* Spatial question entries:

—————

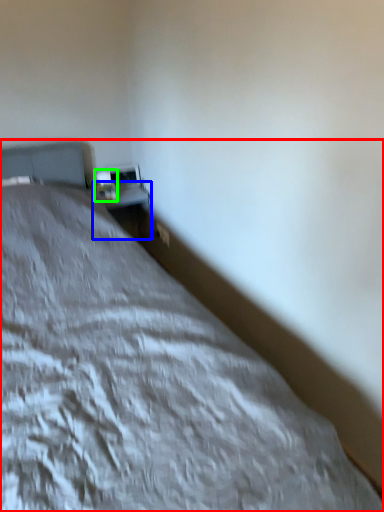
Question: Which object is the closest to the bed (highlighted by a red box)? Choose among these: table (highlighted by a blue box) or table lamp (highlighted by a green box).

Choices:
 (A) table
 (B) table lamp

Answer: (B)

—————

* TASK TO CARRY OUT: Convert the listing above into a Markdown table with the columns "No." and "Text," giving each non-blank line its own numbered row. Omit the pictures.

* TASK ANSWER:
| No. | Text |
|---|---|
| 1 | Question: Which object is the closest to the bed (highlighted by a red box)? Choose among these: table (highlighted by a blue box) or table lamp (highlighted by a green box). |
| 2 | Choices: |
| 3 |  (A) table |
| 4 |  (B) table lamp |
| 5 | Answer: (B) |